→ WHAT IS EXPECTED:
What is needed here is an exact copy of all the entries below.

→ RECORD EXCERPTS:
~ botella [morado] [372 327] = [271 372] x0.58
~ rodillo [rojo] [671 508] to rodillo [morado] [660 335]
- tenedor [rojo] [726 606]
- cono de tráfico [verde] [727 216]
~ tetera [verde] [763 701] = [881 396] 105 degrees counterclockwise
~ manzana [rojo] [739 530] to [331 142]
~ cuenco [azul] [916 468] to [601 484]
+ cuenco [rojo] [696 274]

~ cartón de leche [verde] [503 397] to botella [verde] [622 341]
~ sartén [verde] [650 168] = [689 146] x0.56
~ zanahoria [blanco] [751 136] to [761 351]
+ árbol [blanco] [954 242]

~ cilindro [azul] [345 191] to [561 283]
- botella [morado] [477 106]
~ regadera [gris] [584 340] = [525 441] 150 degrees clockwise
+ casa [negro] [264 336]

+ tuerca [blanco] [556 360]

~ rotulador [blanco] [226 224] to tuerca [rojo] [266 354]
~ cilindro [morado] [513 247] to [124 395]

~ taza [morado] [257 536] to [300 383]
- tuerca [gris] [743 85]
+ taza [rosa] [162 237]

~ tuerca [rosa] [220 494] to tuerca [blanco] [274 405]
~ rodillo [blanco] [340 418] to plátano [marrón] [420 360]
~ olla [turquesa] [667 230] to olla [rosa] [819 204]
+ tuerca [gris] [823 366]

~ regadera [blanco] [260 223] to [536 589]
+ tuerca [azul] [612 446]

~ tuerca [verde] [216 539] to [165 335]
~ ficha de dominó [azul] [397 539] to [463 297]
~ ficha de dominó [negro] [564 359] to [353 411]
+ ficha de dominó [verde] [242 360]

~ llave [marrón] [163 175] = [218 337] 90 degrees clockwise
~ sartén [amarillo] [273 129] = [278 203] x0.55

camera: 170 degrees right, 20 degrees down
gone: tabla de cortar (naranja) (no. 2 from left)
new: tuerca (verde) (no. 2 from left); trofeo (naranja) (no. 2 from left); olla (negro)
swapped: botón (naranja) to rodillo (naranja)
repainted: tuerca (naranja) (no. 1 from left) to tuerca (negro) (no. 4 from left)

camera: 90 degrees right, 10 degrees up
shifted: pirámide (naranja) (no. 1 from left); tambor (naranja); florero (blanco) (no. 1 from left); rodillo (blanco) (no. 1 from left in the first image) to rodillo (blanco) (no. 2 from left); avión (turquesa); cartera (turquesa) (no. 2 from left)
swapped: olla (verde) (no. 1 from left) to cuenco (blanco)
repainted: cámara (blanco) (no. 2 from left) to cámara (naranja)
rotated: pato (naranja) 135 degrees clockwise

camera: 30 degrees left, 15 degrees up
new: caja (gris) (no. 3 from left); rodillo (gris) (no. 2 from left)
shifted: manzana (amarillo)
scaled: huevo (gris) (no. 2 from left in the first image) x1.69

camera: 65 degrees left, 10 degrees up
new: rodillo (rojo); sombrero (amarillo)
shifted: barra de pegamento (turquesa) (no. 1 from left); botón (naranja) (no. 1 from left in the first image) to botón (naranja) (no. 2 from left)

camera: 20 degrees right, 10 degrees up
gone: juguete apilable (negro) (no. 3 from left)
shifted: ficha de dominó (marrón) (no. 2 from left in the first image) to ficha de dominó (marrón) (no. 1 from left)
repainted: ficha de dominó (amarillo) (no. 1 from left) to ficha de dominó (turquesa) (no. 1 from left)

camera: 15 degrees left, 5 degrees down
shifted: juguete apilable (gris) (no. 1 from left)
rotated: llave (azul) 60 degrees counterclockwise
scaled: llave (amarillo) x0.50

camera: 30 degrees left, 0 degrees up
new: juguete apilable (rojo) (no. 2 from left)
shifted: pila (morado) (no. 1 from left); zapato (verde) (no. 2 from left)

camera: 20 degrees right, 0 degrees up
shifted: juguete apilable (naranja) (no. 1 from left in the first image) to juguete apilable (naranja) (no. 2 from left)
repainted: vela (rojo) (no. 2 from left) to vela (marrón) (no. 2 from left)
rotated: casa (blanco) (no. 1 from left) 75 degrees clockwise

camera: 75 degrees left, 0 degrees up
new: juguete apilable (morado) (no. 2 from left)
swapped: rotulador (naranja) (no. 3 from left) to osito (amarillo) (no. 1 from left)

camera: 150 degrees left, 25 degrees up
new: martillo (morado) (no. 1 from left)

→ OUTPUT OF THE TASK:
~ botella [morado] [372 327] = [271 372] x0.58
~ rodillo [rojo] [671 508] to rodillo [morado] [660 335]
- tenedor [rojo] [726 606]
- cono de tráfico [verde] [727 216]
~ tetera [verde] [763 701] = [881 396] 105 degrees counterclockwise
~ manzana [rojo] [739 530] to [331 142]
~ cuenco [azul] [916 468] to [601 484]
+ cuenco [rojo] [696 274]

~ cartón de leche [verde] [503 397] to botella [verde] [622 341]
~ sartén [verde] [650 168] = [689 146] x0.56
~ zanahoria [blanco] [751 136] to [761 351]
+ árbol [blanco] [954 242]

~ cilindro [azul] [345 191] to [561 283]
- botella [morado] [477 106]
~ regadera [gris] [584 340] = [525 441] 150 degrees clockwise
+ casa [negro] [264 336]

+ tuerca [blanco] [556 360]

~ rotulador [blanco] [226 224] to tuerca [rojo] [266 354]
~ cilindro [morado] [513 247] to [124 395]

~ taza [morado] [257 536] to [300 383]
- tuerca [gris] [743 85]
+ taza [rosa] [162 237]

~ tuerca [rosa] [220 494] to tuerca [blanco] [274 405]
~ rodillo [blanco] [340 418] to plátano [marrón] [420 360]
~ olla [turquesa] [667 230] to olla [rosa] [819 204]
+ tuerca [gris] [823 366]

~ regadera [blanco] [260 223] to [536 589]
+ tuerca [azul] [612 446]

~ tuerca [verde] [216 539] to [165 335]
~ ficha de dominó [azul] [397 539] to [463 297]
~ ficha de dominó [negro] [564 359] to [353 411]
+ ficha de dominó [verde] [242 360]

~ llave [marrón] [163 175] = [218 337] 90 degrees clockwise
~ sartén [amarillo] [273 129] = [278 203] x0.55

camera: 170 degrees right, 20 degrees down
gone: tabla de cortar (naranja) (no. 2 from left)
new: tuerca (verde) (no. 2 from left); trofeo (naranja) (no. 2 from left); olla (negro)
swapped: botón (naranja) to rodillo (naranja)
repainted: tuerca (naranja) (no. 1 from left) to tuerca (negro) (no. 4 from left)

camera: 90 degrees right, 10 degrees up
shifted: pirámide (naranja) (no. 1 from left); tambor (naranja); florero (blanco) (no. 1 from left); rodillo (blanco) (no. 1 from left in the first image) to rodillo (blanco) (no. 2 from left); avión (turquesa); cartera (turquesa) (no. 2 from left)
swapped: olla (verde) (no. 1 from left) to cuenco (blanco)
repainted: cámara (blanco) (no. 2 from left) to cámara (naranja)
rotated: pato (naranja) 135 degrees clockwise

camera: 30 degrees left, 15 degrees up
new: caja (gris) (no. 3 from left); rodillo (gris) (no. 2 from left)
shifted: manzana (amarillo)
scaled: huevo (gris) (no. 2 from left in the first image) x1.69

camera: 65 degrees left, 10 degrees up
new: rodillo (rojo); sombrero (amarillo)
shifted: barra de pegamento (turquesa) (no. 1 from left); botón (naranja) (no. 1 from left in the first image) to botón (naranja) (no. 2 from left)

camera: 20 degrees right, 10 degrees up
gone: juguete apilable (negro) (no. 3 from left)
shifted: ficha de dominó (marrón) (no. 2 from left in the first image) to ficha de dominó (marrón) (no. 1 from left)
repainted: ficha de dominó (amarillo) (no. 1 from left) to ficha de dominó (turquesa) (no. 1 from left)

camera: 15 degrees left, 5 degrees down
shifted: juguete apilable (gris) (no. 1 from left)
rotated: llave (azul) 60 degrees counterclockwise
scaled: llave (amarillo) x0.50

camera: 30 degrees left, 0 degrees up
new: juguete apilable (rojo) (no. 2 from left)
shifted: pila (morado) (no. 1 from left); zapato (verde) (no. 2 from left)

camera: 20 degrees right, 0 degrees up
shifted: juguete apilable (naranja) (no. 1 from left in the first image) to juguete apilable (naranja) (no. 2 from left)
repainted: vela (rojo) (no. 2 from left) to vela (marrón) (no. 2 from left)
rotated: casa (blanco) (no. 1 from left) 75 degrees clockwise

camera: 75 degrees left, 0 degrees up
new: juguete apilable (morado) (no. 2 from left)
swapped: rotulador (naranja) (no. 3 from left) to osito (amarillo) (no. 1 from left)

camera: 150 degrees left, 25 degrees up
new: martillo (morado) (no. 1 from left)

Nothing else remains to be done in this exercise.